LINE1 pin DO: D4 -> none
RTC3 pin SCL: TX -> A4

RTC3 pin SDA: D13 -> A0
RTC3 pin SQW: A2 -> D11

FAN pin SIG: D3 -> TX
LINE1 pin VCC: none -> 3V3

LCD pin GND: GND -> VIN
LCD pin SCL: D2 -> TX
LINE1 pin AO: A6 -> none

=-=-=

TASK DESCRIPTION:
Each line of the listing is to be reproduced verbatim.

RESULT FOR THIS TASK:
LINE1 pin DO: D4 -> none
RTC3 pin SCL: TX -> A4

RTC3 pin SDA: D13 -> A0
RTC3 pin SQW: A2 -> D11

FAN pin SIG: D3 -> TX
LINE1 pin VCC: none -> 3V3

LCD pin GND: GND -> VIN
LCD pin SCL: D2 -> TX
LINE1 pin AO: A6 -> none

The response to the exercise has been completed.